[Content revision data]
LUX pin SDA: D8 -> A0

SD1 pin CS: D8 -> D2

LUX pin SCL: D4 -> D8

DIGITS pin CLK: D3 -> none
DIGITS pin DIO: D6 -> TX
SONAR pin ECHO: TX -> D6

==

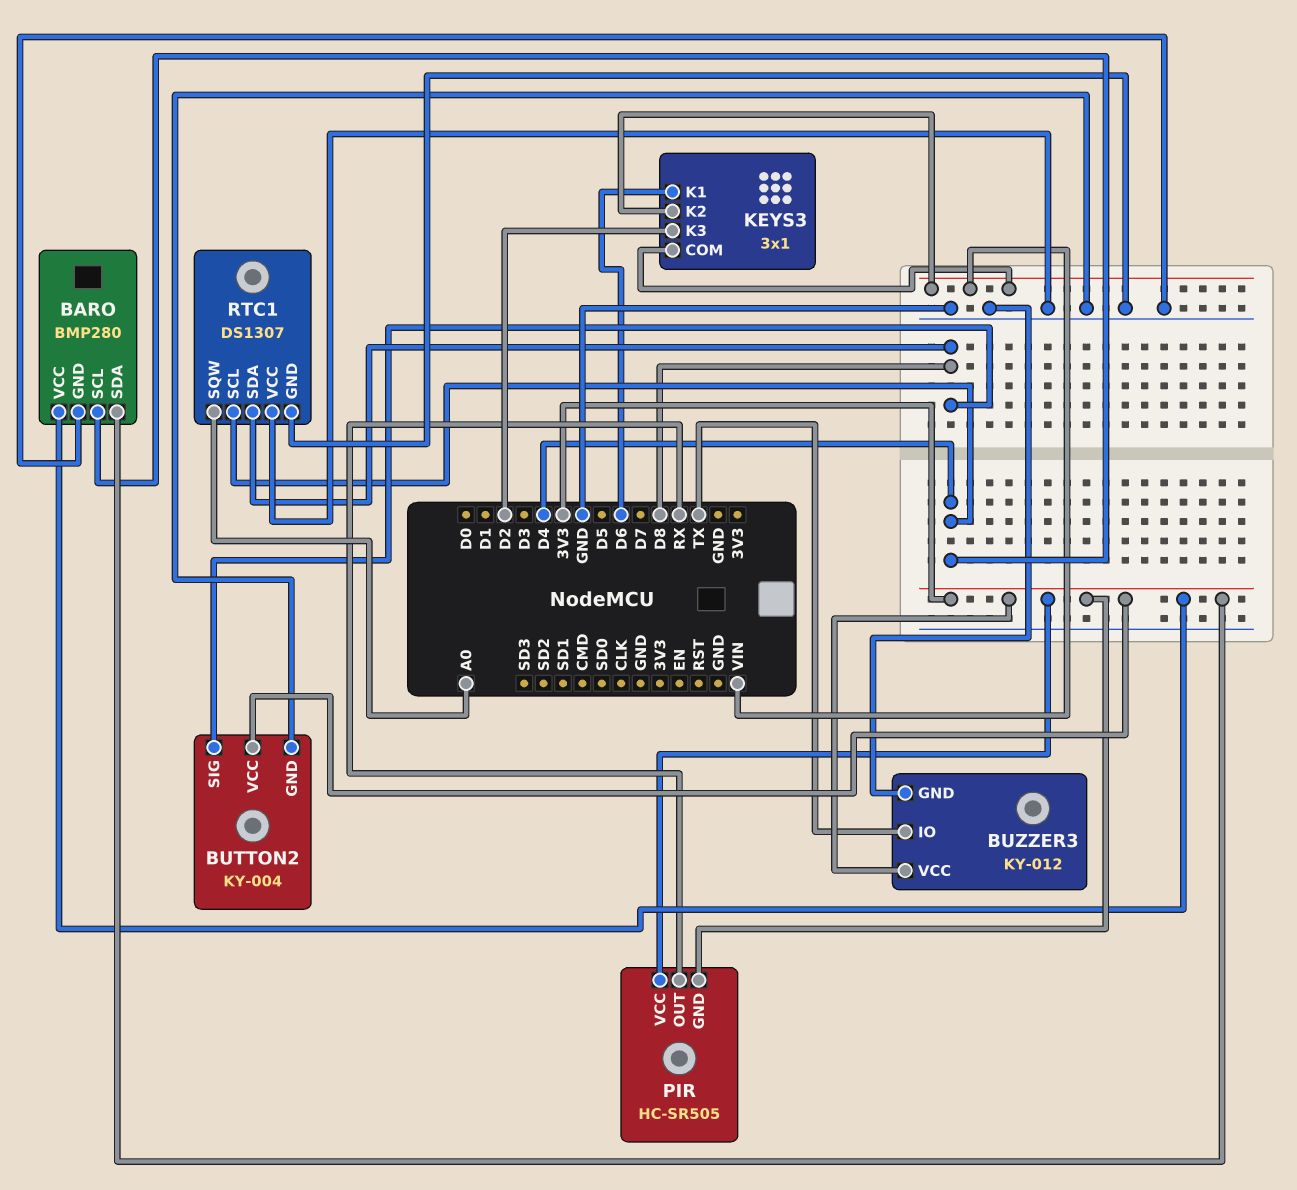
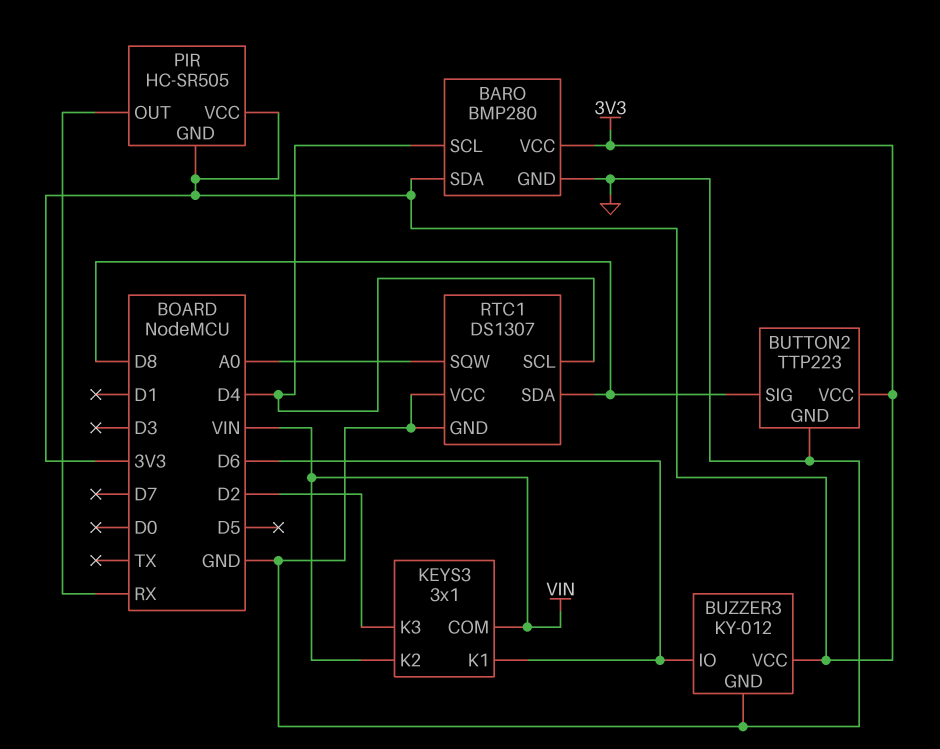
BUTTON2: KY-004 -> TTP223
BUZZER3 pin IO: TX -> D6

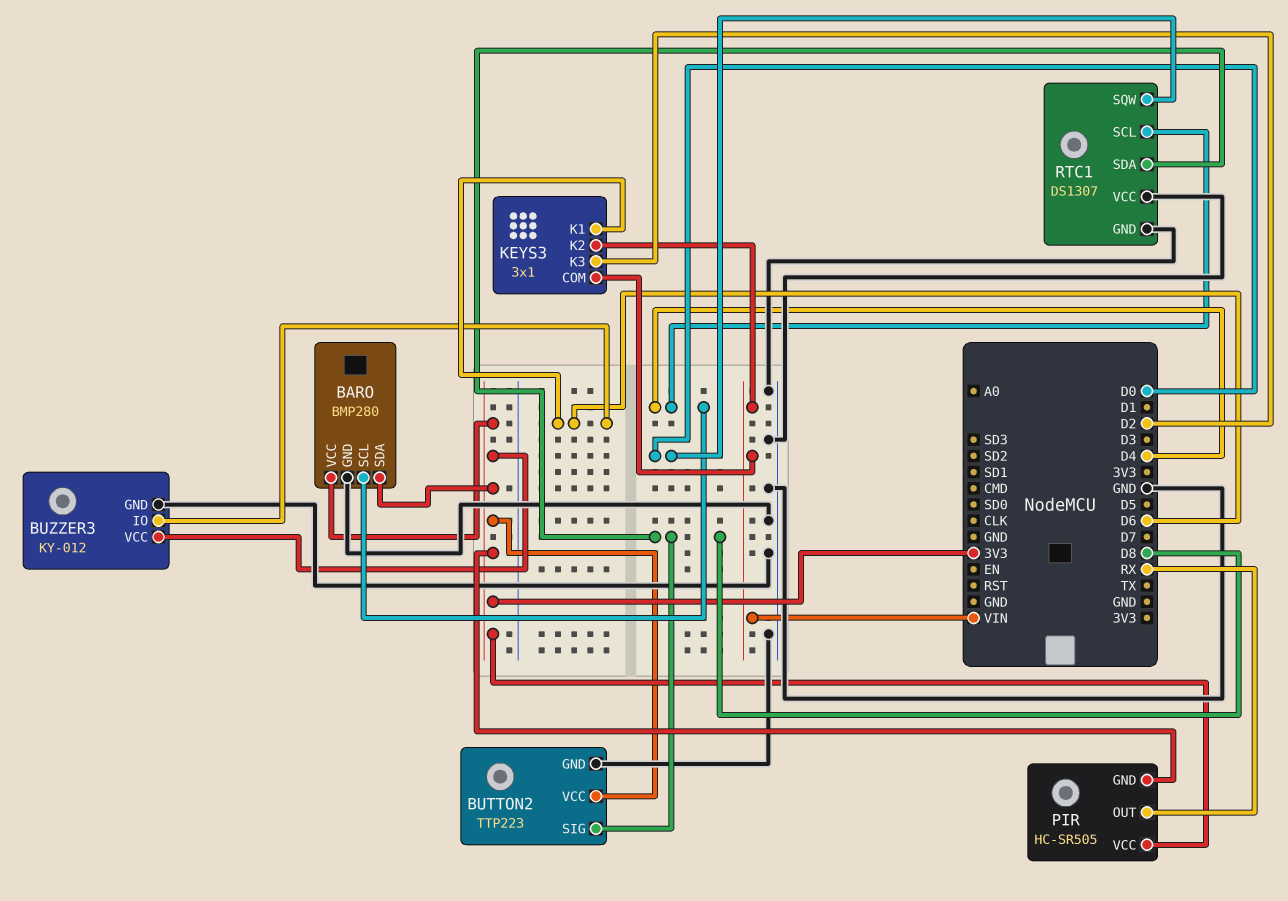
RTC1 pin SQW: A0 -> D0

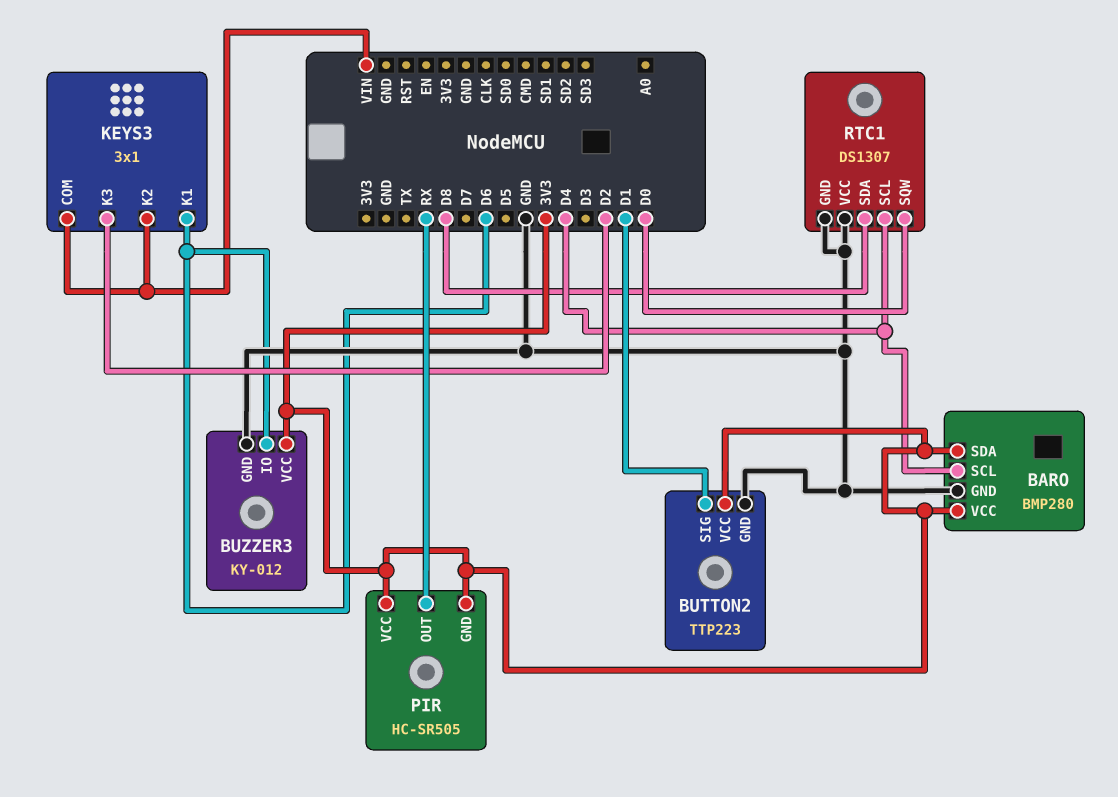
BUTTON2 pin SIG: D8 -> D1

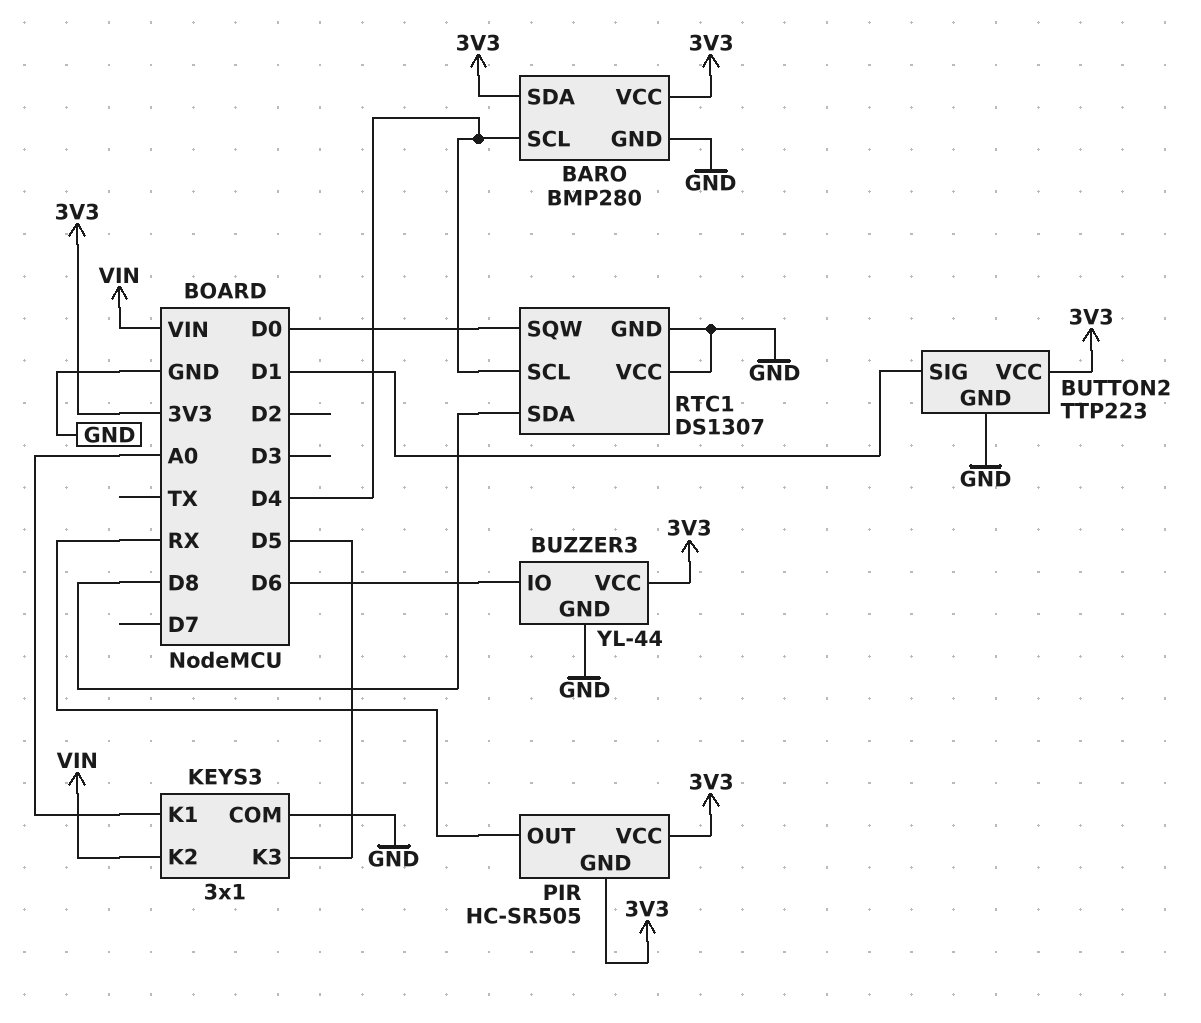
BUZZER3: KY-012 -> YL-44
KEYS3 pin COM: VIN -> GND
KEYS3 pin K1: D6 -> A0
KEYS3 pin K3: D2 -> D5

* What to work on:
In the records above, find the line with "BUTTON2: KY-004 -> TTP223" and the line with "KEYS3 pin K3: D2 -> D5", then restate word for word only those two lines and all lines between, omitting pictures.

* Task response:
BUTTON2: KY-004 -> TTP223
BUZZER3 pin IO: TX -> D6

RTC1 pin SQW: A0 -> D0

BUTTON2 pin SIG: D8 -> D1

BUZZER3: KY-012 -> YL-44
KEYS3 pin COM: VIN -> GND
KEYS3 pin K1: D6 -> A0
KEYS3 pin K3: D2 -> D5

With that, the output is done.